**Aim of the task**
Word for word, transcribe the data below from the line with "(387, 278) = (215, 181): purple" to the line with "(494, 534) = (140, 390): brown", keeping both of those lines.
** Given data follows **
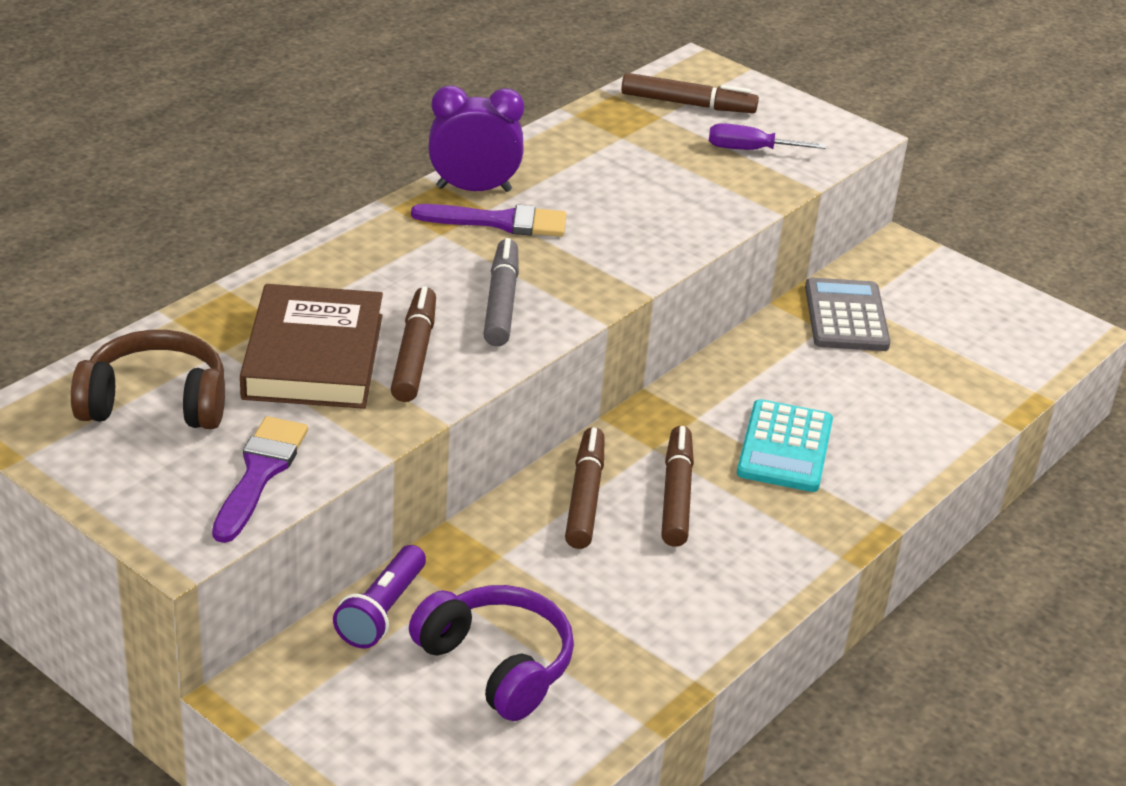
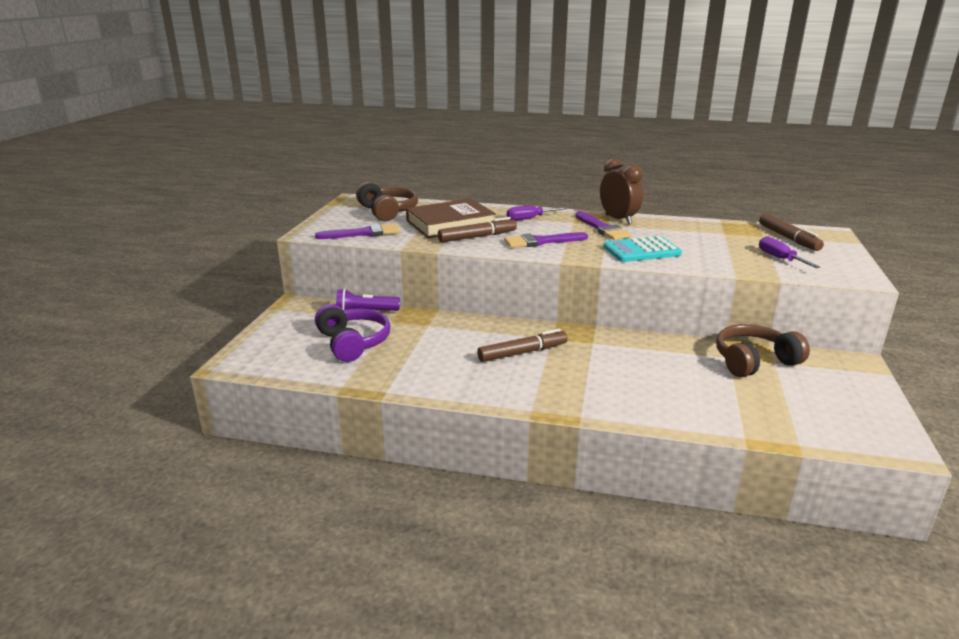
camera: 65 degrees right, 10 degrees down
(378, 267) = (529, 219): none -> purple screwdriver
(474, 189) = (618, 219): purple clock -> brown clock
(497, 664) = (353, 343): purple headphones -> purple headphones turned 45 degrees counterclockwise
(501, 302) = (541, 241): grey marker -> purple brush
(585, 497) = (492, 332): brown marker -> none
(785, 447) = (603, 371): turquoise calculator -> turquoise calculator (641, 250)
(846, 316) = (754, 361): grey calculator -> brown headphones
** End of Given data **
** Given data follows **
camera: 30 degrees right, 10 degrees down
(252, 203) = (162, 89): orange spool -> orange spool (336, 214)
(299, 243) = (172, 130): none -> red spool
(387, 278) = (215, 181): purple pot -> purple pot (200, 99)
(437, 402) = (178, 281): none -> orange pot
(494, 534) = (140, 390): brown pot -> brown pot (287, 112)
** End of Given data **
**Answer below**
(387, 278) = (215, 181): purple pot -> purple pot (200, 99)
(437, 402) = (178, 281): none -> orange pot
(494, 534) = (140, 390): brown pot -> brown pot (287, 112)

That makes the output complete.